*** Records for the task ***

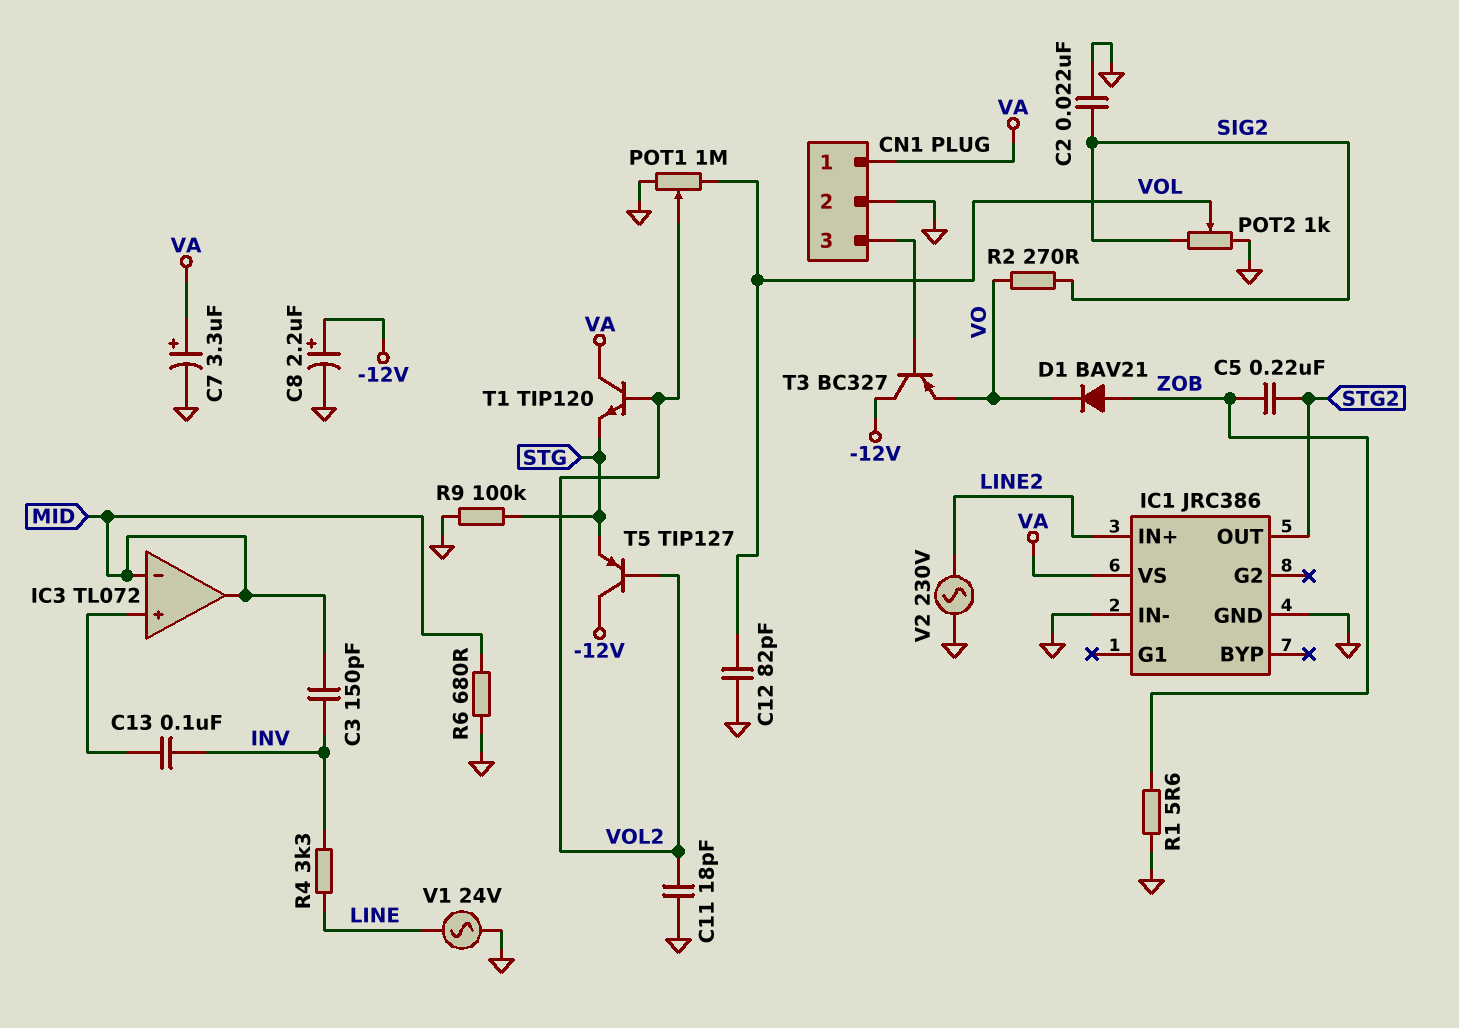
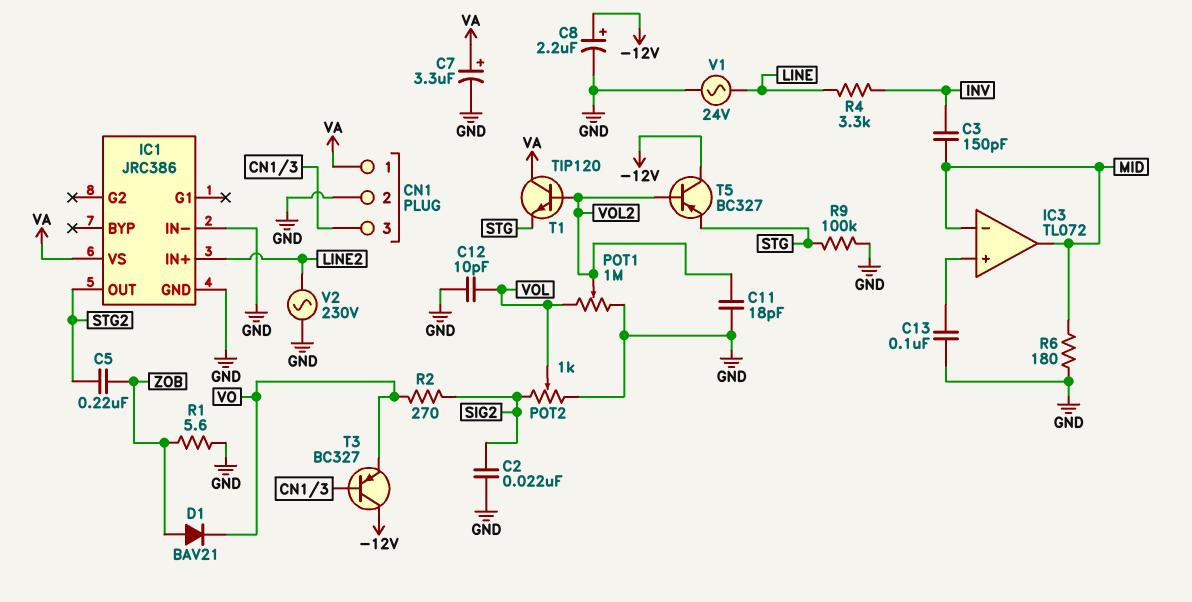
C12: 82pF (GND, VOL) -> 10pF (GND, VOL)
C13: 100nF (IC3/in+, INV) -> 100nF (GND, IC3/in+)
R6: 680 (GND, MID) -> 180 (GND, MID)
T5: PNP TIP127 (B VOL2, C -12V, E STG) -> PNP BC327 (B VOL2, C -12V, E STG)

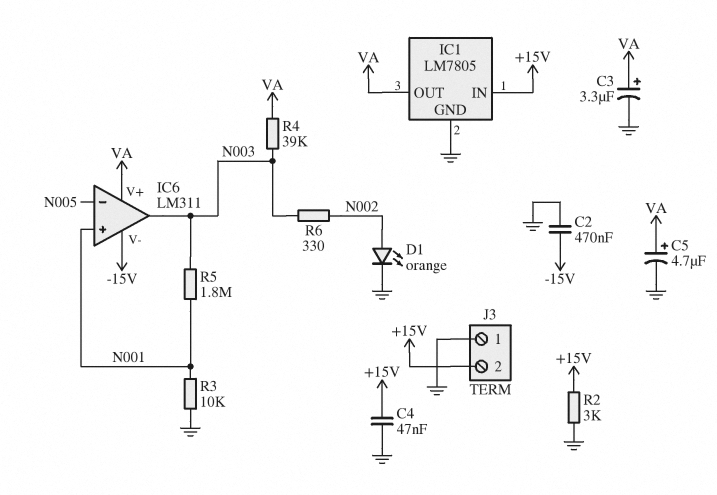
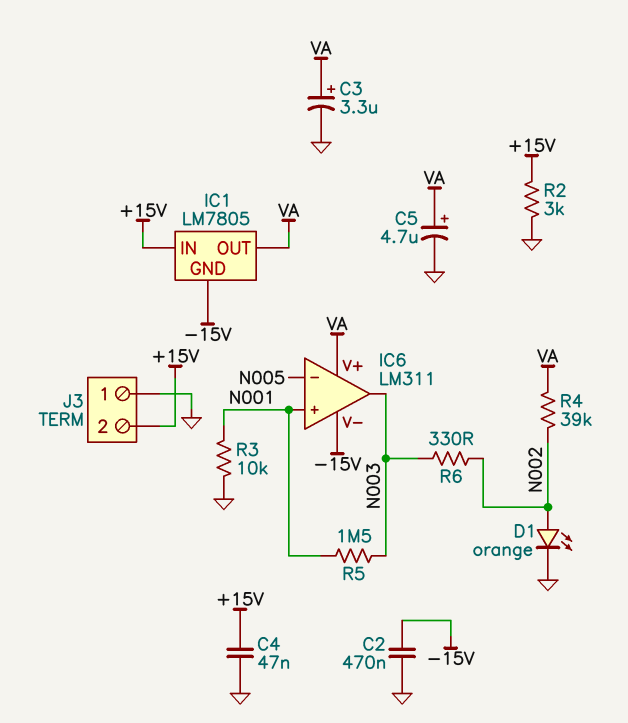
IC1 pin GND: GND -> -15V
R4: 39k (N003, VA) -> 39k (N002, VA)
R5: 1.8M (N001, N003) -> 1.5M (N001, N003)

***

__Assignment__.
Print the records above exactly, minus pictures.

__Solution below__.
C12: 82pF (GND, VOL) -> 10pF (GND, VOL)
C13: 100nF (IC3/in+, INV) -> 100nF (GND, IC3/in+)
R6: 680 (GND, MID) -> 180 (GND, MID)
T5: PNP TIP127 (B VOL2, C -12V, E STG) -> PNP BC327 (B VOL2, C -12V, E STG)

IC1 pin GND: GND -> -15V
R4: 39k (N003, VA) -> 39k (N002, VA)
R5: 1.8M (N001, N003) -> 1.5M (N001, N003)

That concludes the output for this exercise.